INPUT MATERIAL Start Marker
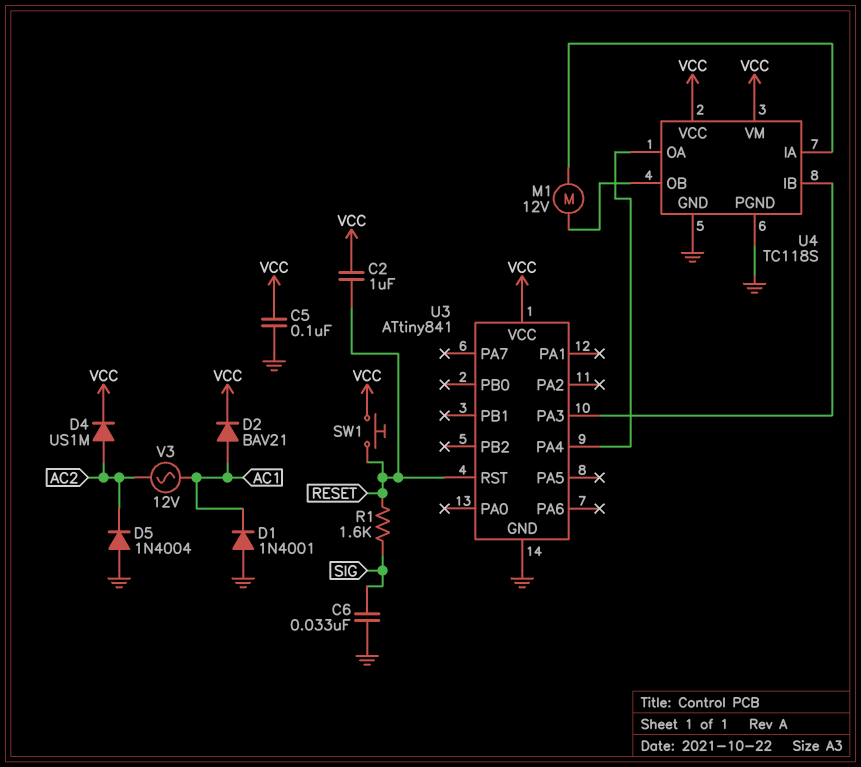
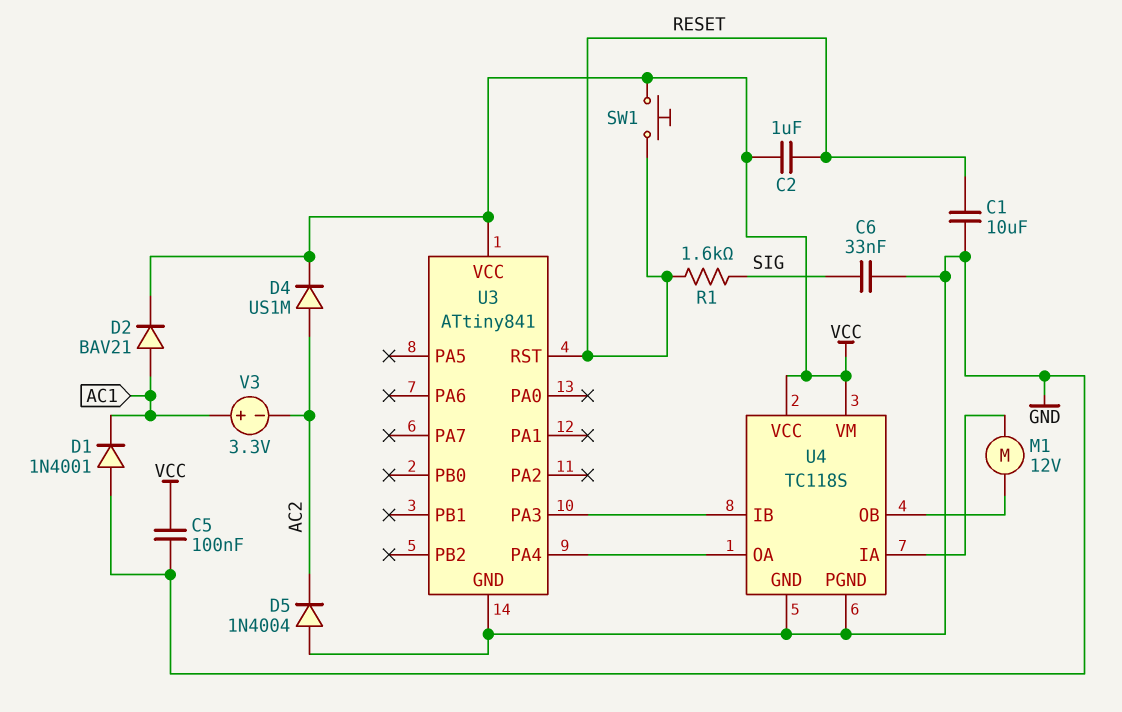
C1: none -> 10uF (GND, RESET)
V3: AC 12V (AC1, AC2) -> 3.3V (plus AC1, minus AC2)

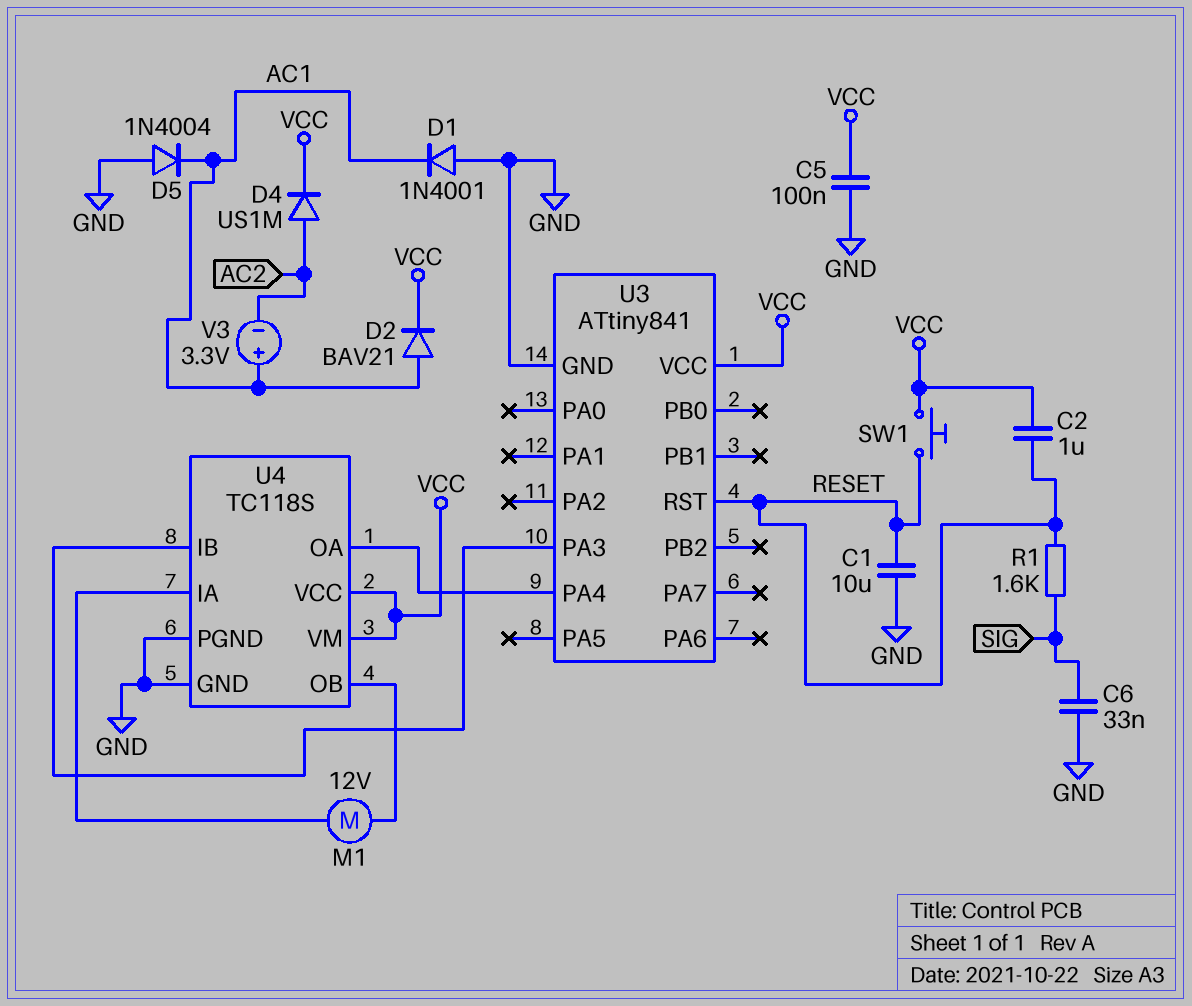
D5: diode 1N4004 (A GND, K AC2) -> diode 1N4004 (A GND, K AC1)

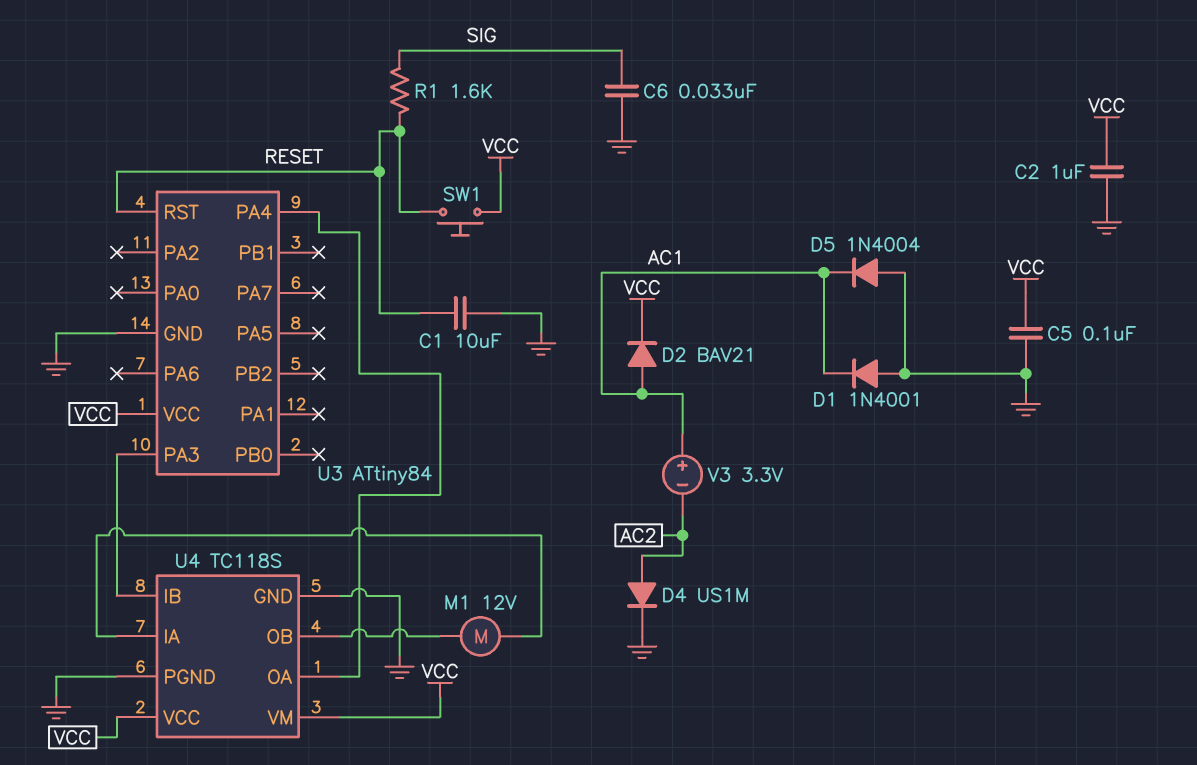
C2: 1uF (RESET, VCC) -> 1uF (GND, VCC)
D4: diode US1M (A AC2, K VCC) -> diode US1M (A AC2, K GND)
U3: ATtiny841 -> ATtiny84

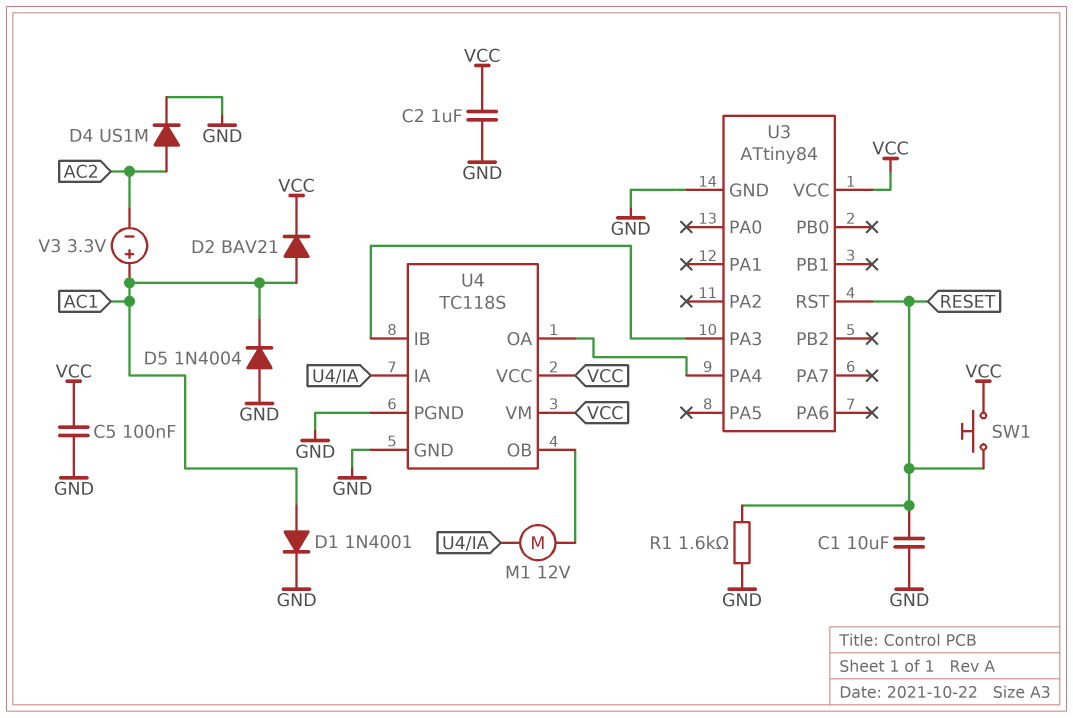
C6: 33nF (GND, SIG) -> none
D1: diode 1N4001 (A GND, K AC1) -> diode 1N4001 (A AC1, K GND)
R1: 1.6k (RESET, SIG) -> 1.6k (GND, RESET)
INPUT MATERIAL End Marker
Which lines above include the word "none"? Pick them out and copy them.

ANSWER BOX =
C1: none -> 10uF (GND, RESET)
C6: 33nF (GND, SIG) -> none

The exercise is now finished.